# Your objective
Rewrite the lines in all the entries below, changing every "semicircle" to "half circle" and keeping everything else the same. Omit the pictures from your answer.

Stored entries:

BEGIN

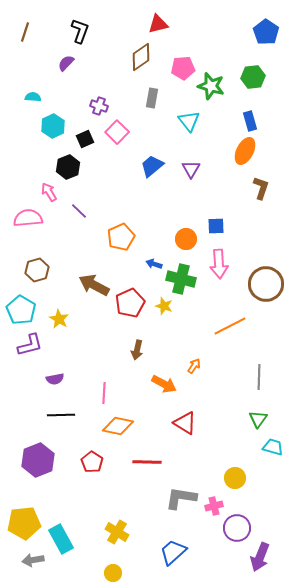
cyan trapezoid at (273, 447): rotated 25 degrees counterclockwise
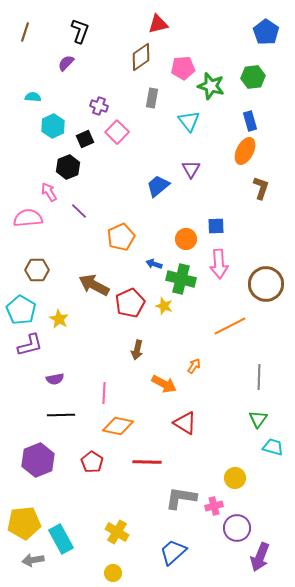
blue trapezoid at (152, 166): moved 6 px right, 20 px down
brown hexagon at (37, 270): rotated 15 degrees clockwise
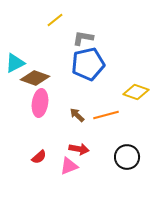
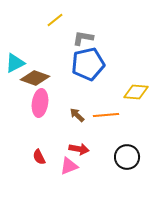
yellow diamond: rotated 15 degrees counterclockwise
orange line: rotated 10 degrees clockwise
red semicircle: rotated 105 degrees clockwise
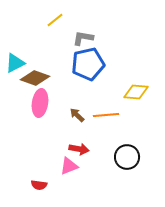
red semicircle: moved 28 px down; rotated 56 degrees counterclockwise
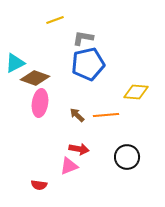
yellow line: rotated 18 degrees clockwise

END

# Result of the exercise
cyan trapezoid at (273, 447): rotated 25 degrees counterclockwise
blue trapezoid at (152, 166): moved 6 px right, 20 px down
brown hexagon at (37, 270): rotated 15 degrees clockwise
yellow diamond: rotated 15 degrees counterclockwise
orange line: rotated 10 degrees clockwise
red half circle: rotated 105 degrees clockwise
red half circle: moved 28 px down; rotated 56 degrees counterclockwise
yellow line: rotated 18 degrees clockwise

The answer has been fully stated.